== Input data ==
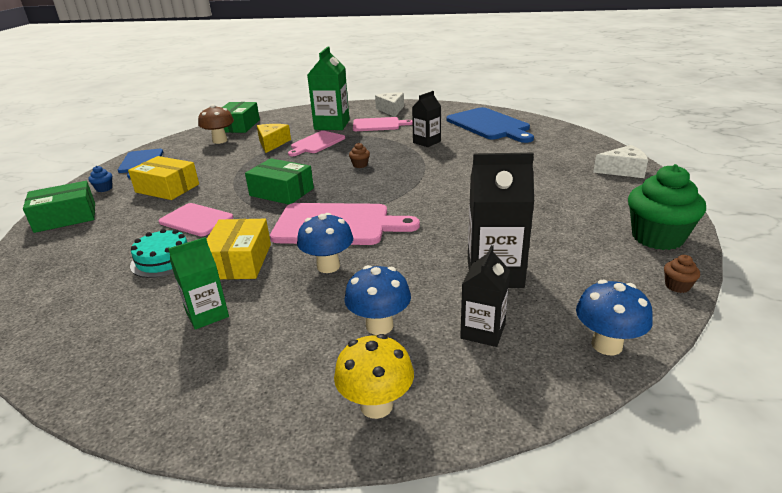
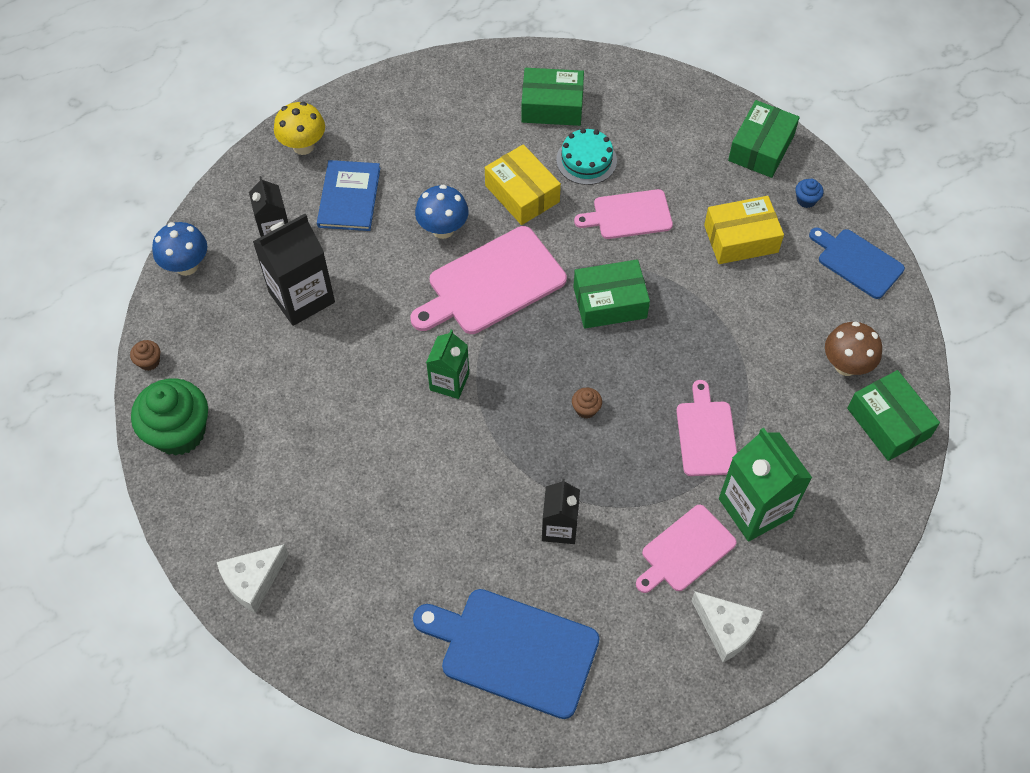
camera: 140 degrees right, 30 degrees up
(112, 308) = (552, 106): none -> green box
(207, 314) = (478, 139): green carton -> green carton (449, 382)
(272, 143) = (765, 399): yellow cheese -> none
(379, 326) = (349, 197): blue mushroom -> blue book

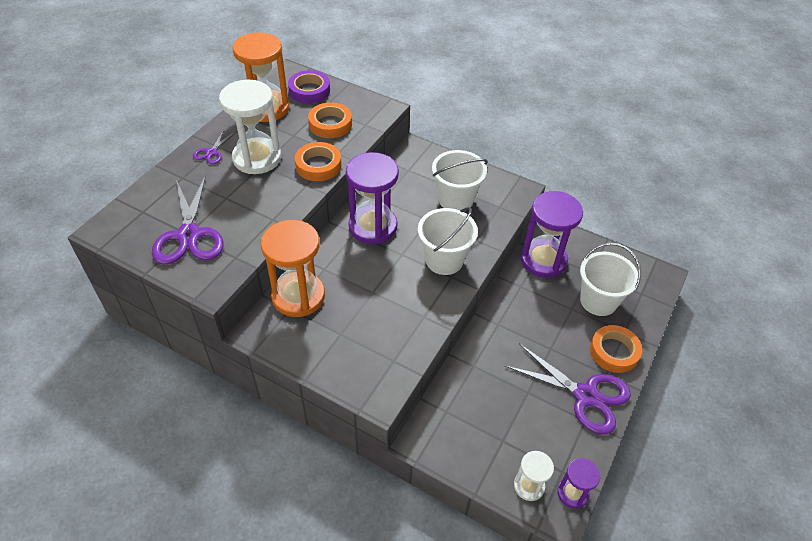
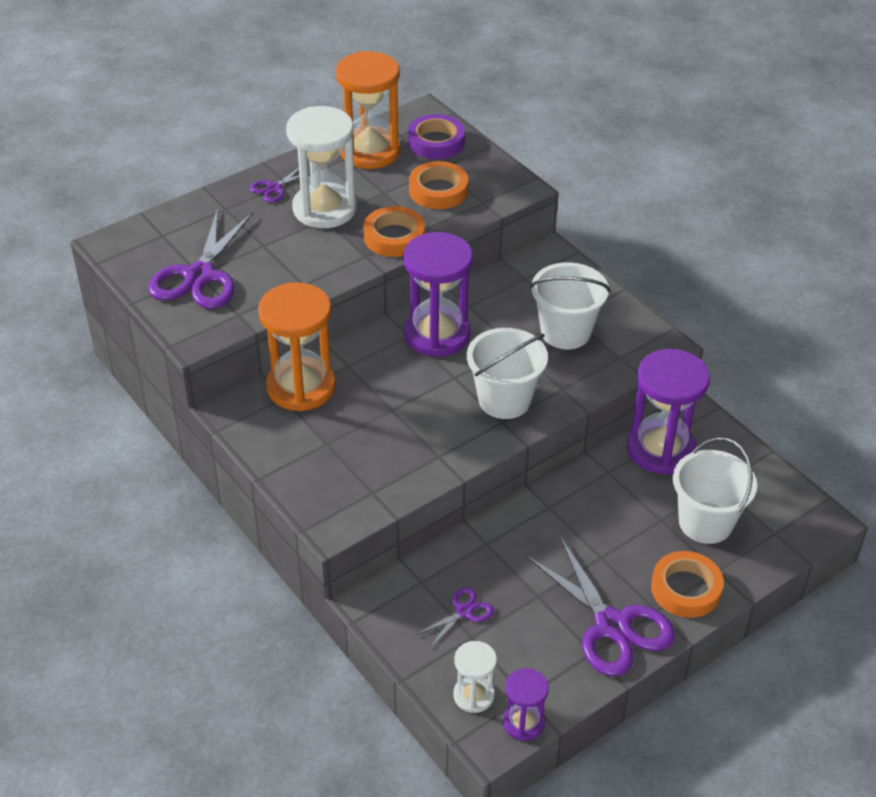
camera: 25 degrees right, 5 degrees down
(487, 423) = (464, 612): none -> purple scissors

== Task to carry out ==
Look through the entries above. Copy out every line holding the word "camera".

== Solution ==
camera: 140 degrees right, 30 degrees up
camera: 25 degrees right, 5 degrees down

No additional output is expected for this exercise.